Directions for this task
The records below are split into lines. How many of those lines contain the string "none"? Reply with the number only.

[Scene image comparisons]
*** Block opens ***

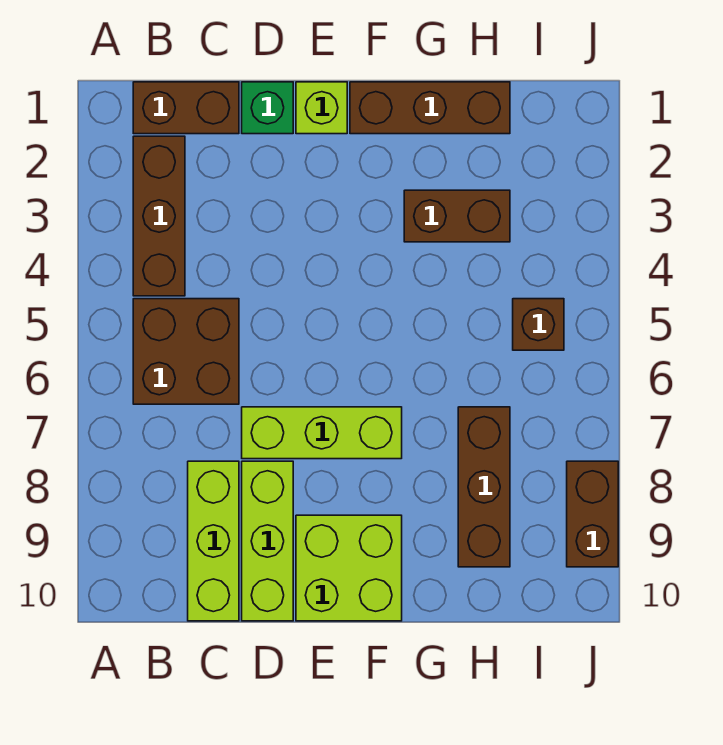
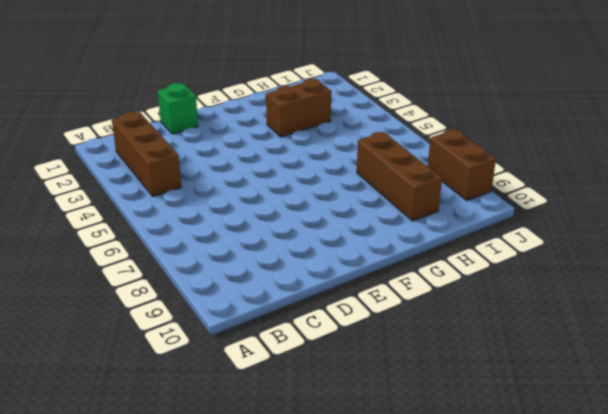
none -> brown brick B1:C1 level 1
none -> brown brick B5:C6 level 1
none -> lime brick C8:C10 level 1

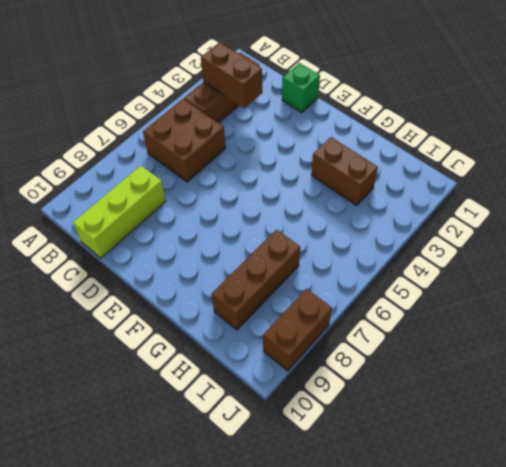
brown brick B3:C3 level 2 -> brown brick B1:C1 level 1
none -> lime brick D7:F7 level 1
none -> lime brick D8:D10 level 1
none -> lime brick E1 level 1

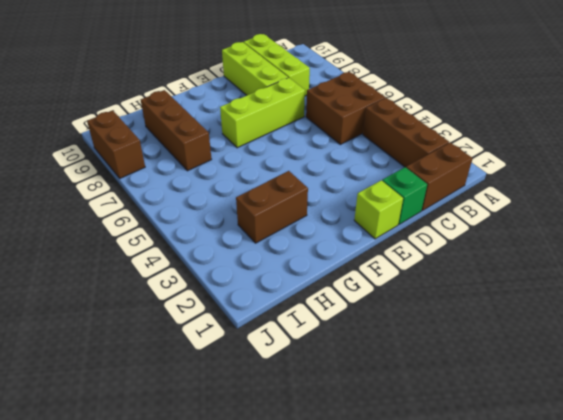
none -> lime brick E9:F10 level 1
none -> brown brick F1:H1 level 1
none -> brown brick I5 level 1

*** Block closes ***

Completed task
9